> **What the exercise asks**:
From the line containing "black jar [365,36,413,105]" onward to the last line of the data below, copy each line exactly and add nothing.

Before-and-after object listings:

________________________

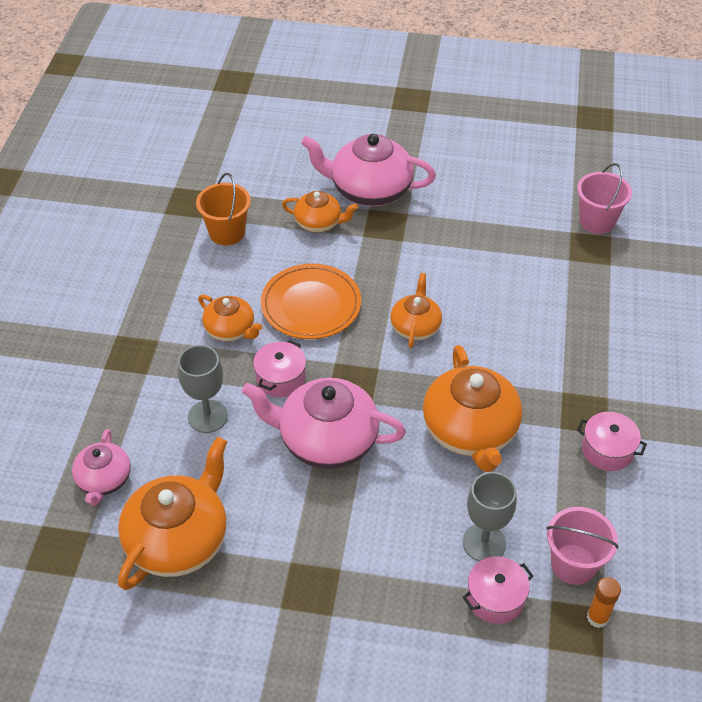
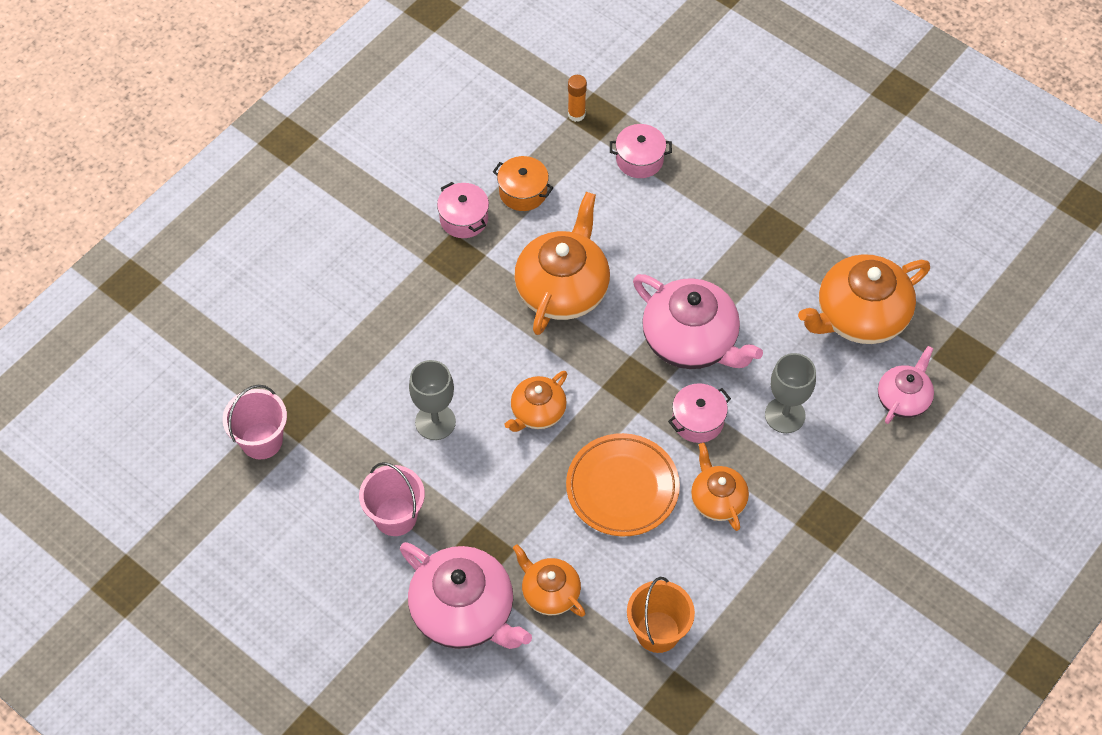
camera: 150 degrees left, 10 degrees up
grey goblet [463,472,517,561] -> grey goblet moved to [409,360,456,440]
pink bucket [546,507,619,585] -> pink bucket moved to [359,462,425,536]
none -> orange pot [493,156,554,211]

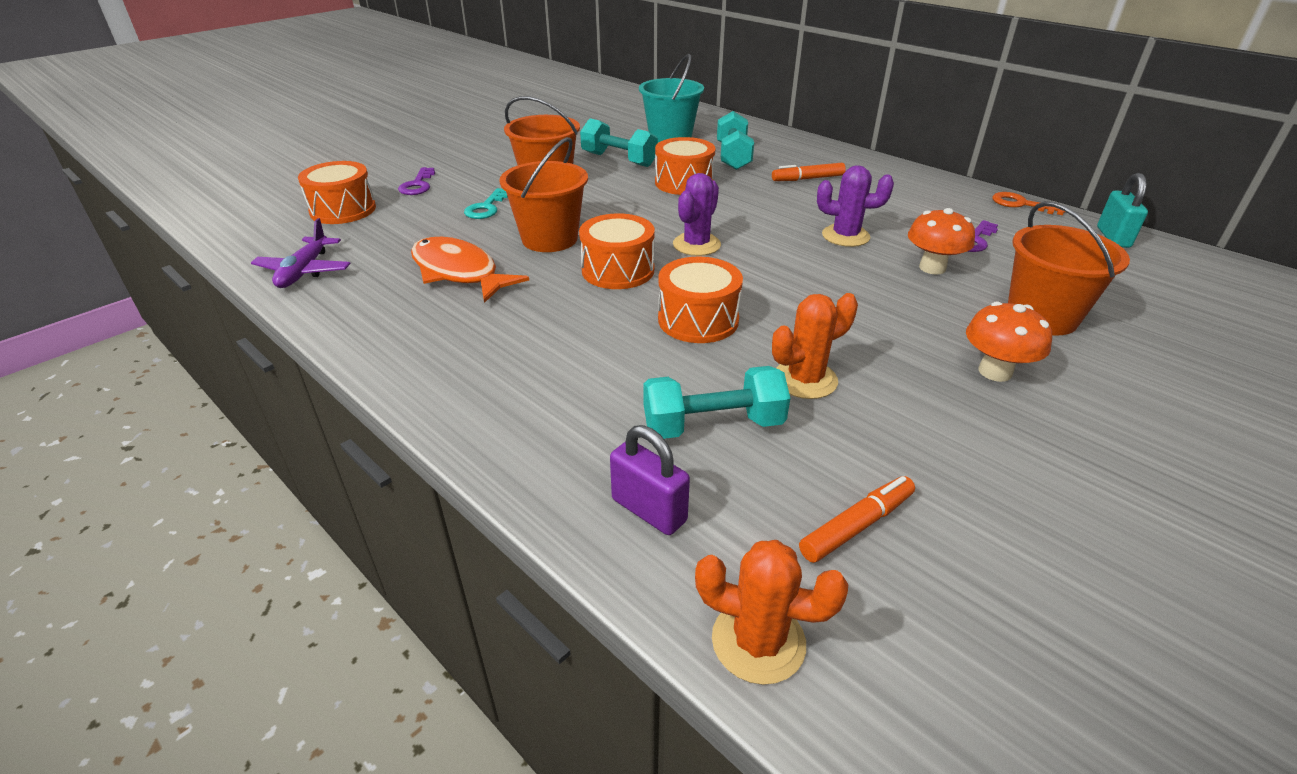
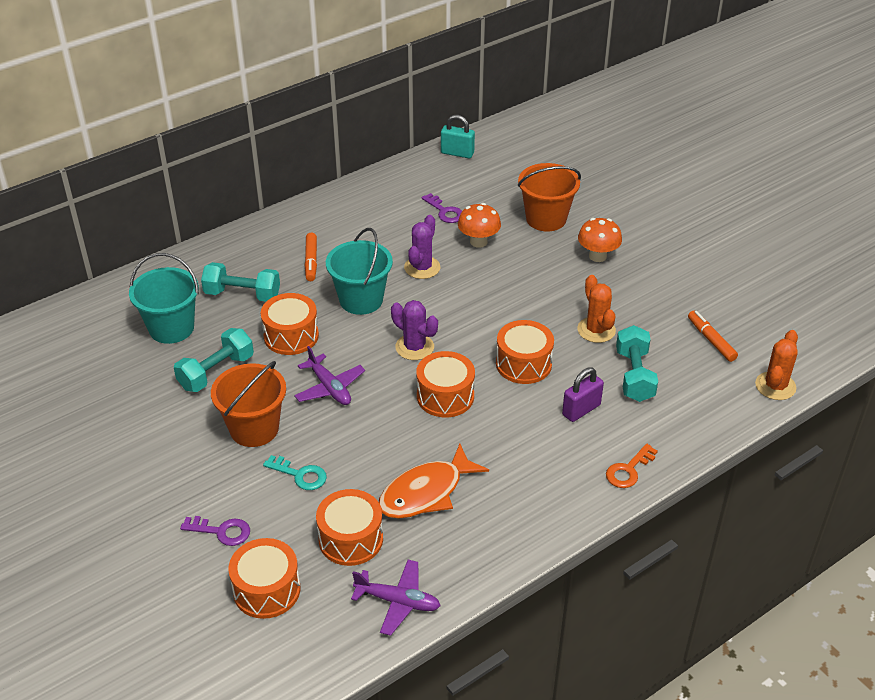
camera: 80 degrees left, 5 degrees up
orange bucket [500,137,588,252] -> none
purple padlock [610,425,690,535] -> purple padlock moved to [562,367,604,422]
orange key [992,192,1065,215] -> orange key moved to [606,443,658,488]
none -> purple plane [294,346,365,405]
none -> orange drum [316,489,383,566]
none -> turquoise bucket [326,228,393,315]

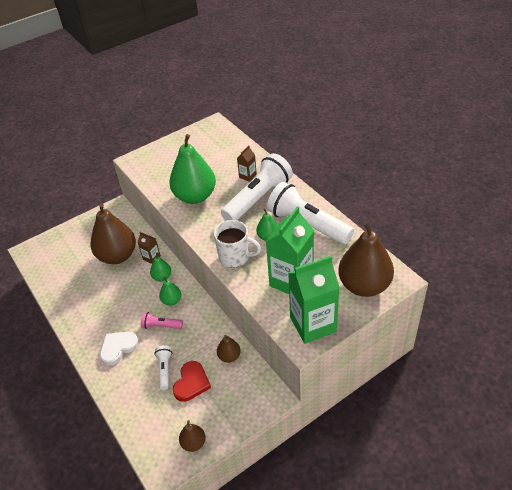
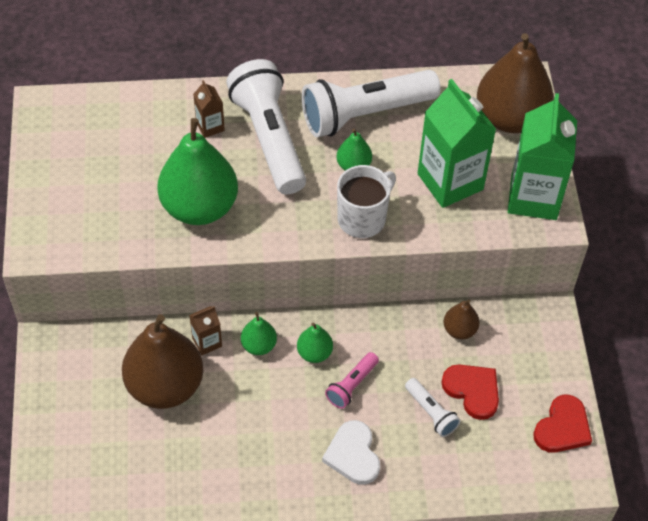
camera: 65 degrees left, 10 degrees up
white flashlight [154,345,172,390] -> white flashlight turned 150 degrees counterclockwise [405,378,461,437]
brown pear [179,420,206,452] -> red heart [533,394,592,453]

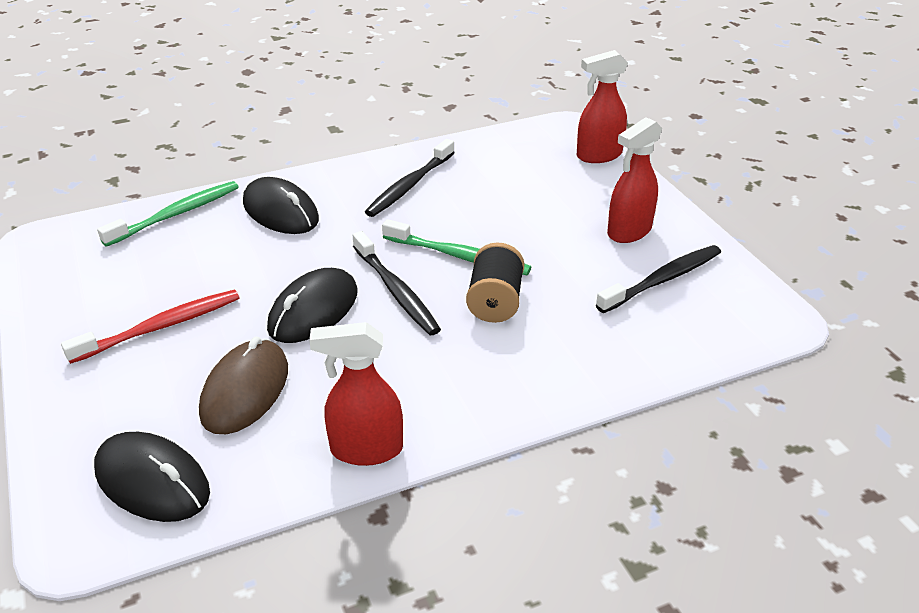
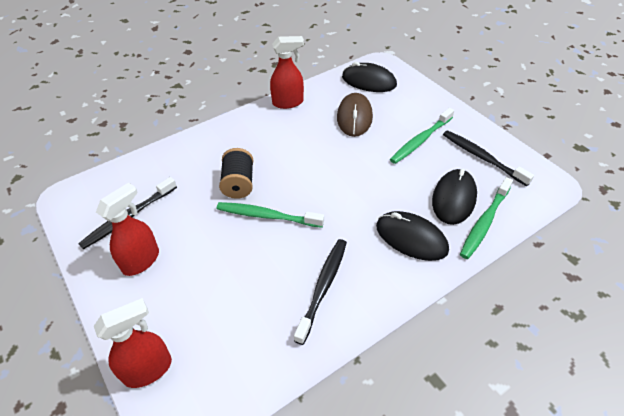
camera: 170 degrees right, 10 degrees up
red toothbrush [61,290,240,364] -> green toothbrush [390,108,454,164]
black mouse [267,268,357,343] -> black mouse moved to [432,168,477,225]
black toothbrush [353,231,441,335] -> black toothbrush moved to [443,130,534,186]

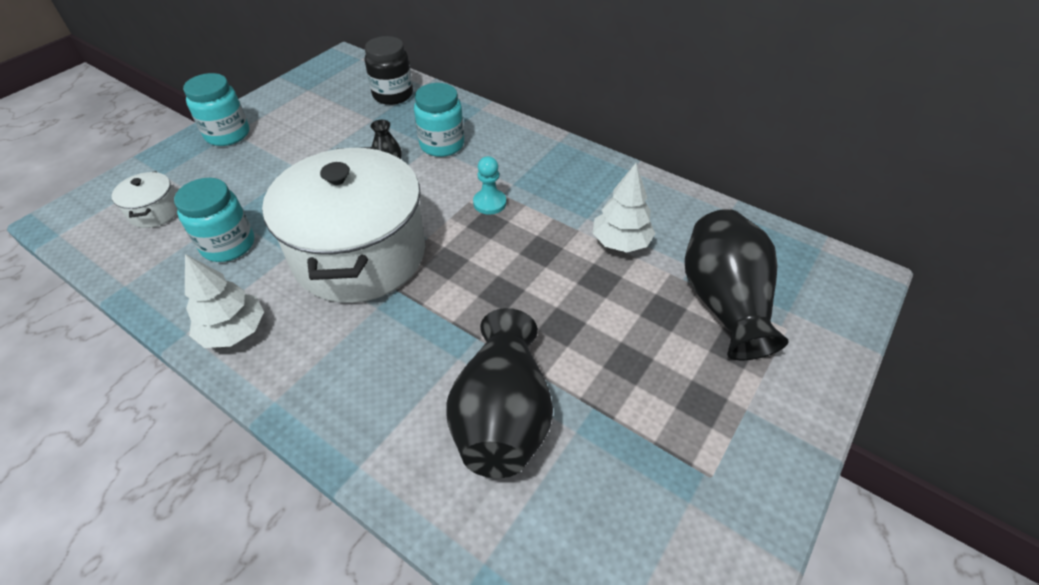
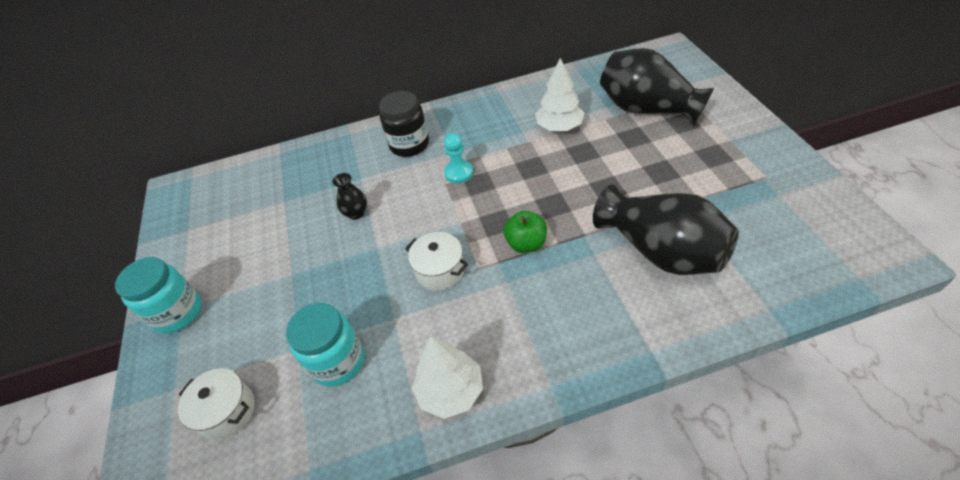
camera: 45 degrees left, 0 degrees up
white pot [262,147,425,303] -> white pot [405,232,468,291], size x0.40
black jar [365,36,413,105] -> black jar moved to [379,91,429,157]
turquoise jar [414,83,464,157] -> none
none -> green apple [503,211,547,253]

________________________

> **Answer area**:
black jar [365,36,413,105] -> black jar moved to [379,91,429,157]
turquoise jar [414,83,464,157] -> none
none -> green apple [503,211,547,253]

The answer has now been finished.